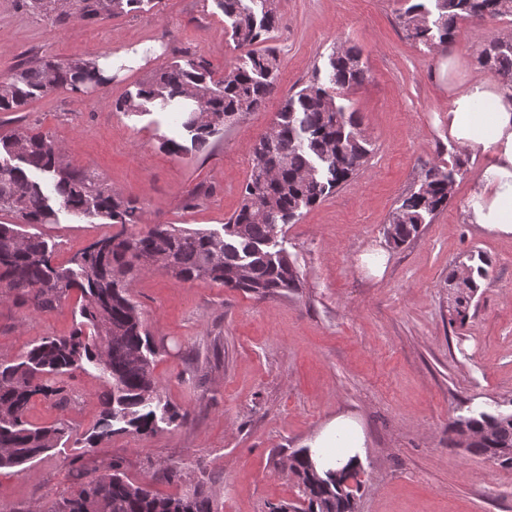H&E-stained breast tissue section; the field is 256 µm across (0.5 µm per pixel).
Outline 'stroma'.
<instances>
[{
	"label": "stroma",
	"instance_id": "1",
	"mask_svg": "<svg viewBox=\"0 0 512 512\" xmlns=\"http://www.w3.org/2000/svg\"><path fill=\"white\" fill-rule=\"evenodd\" d=\"M276 7L281 22L266 42L280 60L275 92L197 150L173 113L127 116L114 104L152 70L193 53L218 75L243 63L246 51L217 0H150L138 12L62 26L25 0H0V76L32 59L112 57L110 83L0 112V135L52 134L67 163L136 203L139 229L223 233L240 205L254 143L286 96L313 76L327 78L331 54L343 47L359 49L366 79L336 100L355 113L368 148L361 169L279 237L299 288L261 297L142 272L131 295L160 348L153 375L188 421L76 445L100 416L105 380L94 366L75 370L66 378L67 406L38 397L27 412L37 425L68 422L72 439L19 473L0 471V512H41L111 461L154 492L181 494L200 483L218 512H270L299 501L289 454L342 413L357 416L366 436L356 512H512V468L453 446L448 433L459 417L512 401V237L466 217L485 153L470 155L447 206L407 244L393 248L384 237L424 171L459 155L448 134L443 63L456 53L458 81L490 79L474 51L490 34L512 35V17L461 21L455 42L429 49L403 29L404 0H276ZM165 138L181 151L164 150ZM118 230L65 211L40 228L58 264ZM373 247L388 256L379 278L360 265ZM475 253L489 260L488 277L460 326L450 321L446 280ZM78 320L74 296L38 313L0 300V360L17 359L42 337L69 335ZM170 466L181 467V483L164 479Z\"/></svg>",
	"mask_w": 512,
	"mask_h": 512
}]
</instances>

== == ==

### INSTRUCTION
Images in the data above are to be skipped. Retype all other material exactly.

### WRITTEN SOLUTION
H&E-stained breast tissue section; the field is 256 µm across (0.5 µm per pixel).
Outline 'stroma'.
<instances>
[{
	"label": "stroma",
	"instance_id": "1",
	"mask_svg": "<svg viewBox=\"0 0 512 512\" xmlns=\"http://www.w3.org/2000/svg\"><path fill=\"white\" fill-rule=\"evenodd\" d=\"M276 7L281 22L266 42L280 60L275 92L197 150L173 113L127 116L114 104L152 70L193 53L218 75L243 63L246 51L217 0H150L138 12L62 26L25 0H0V76L32 59L112 57L110 83L0 112V135L52 134L67 163L136 203L139 229L223 233L240 205L254 143L286 96L313 76L327 78L331 54L343 47L359 49L366 79L336 100L355 113L368 148L361 169L279 237L299 288L261 297L142 272L131 295L160 348L153 375L188 421L76 445L100 416L105 380L94 366L75 370L66 378L67 406L38 397L27 412L37 425L68 422L72 439L19 473L0 471V512H41L111 461L154 492L181 494L200 483L218 512H270L299 501L289 454L342 413L357 416L366 436L356 512H512V468L453 446L448 433L459 417L512 401V237L466 217L485 153L470 155L447 206L407 244L393 248L384 237L424 171L459 155L448 134L443 63L456 53L458 81L490 79L474 51L490 34L512 35V17L461 21L455 42L429 49L403 29L404 0H276ZM165 138L181 151L164 150ZM118 230L65 211L40 228L58 264ZM373 247L388 256L379 278L360 265ZM475 253L489 260L488 277L460 326L450 321L446 280ZM78 320L74 296L38 313L0 300V360L17 359L42 337L69 335ZM170 466L181 467V483L164 479Z\"/></svg>",
	"mask_w": 512,
	"mask_h": 512
}]
</instances>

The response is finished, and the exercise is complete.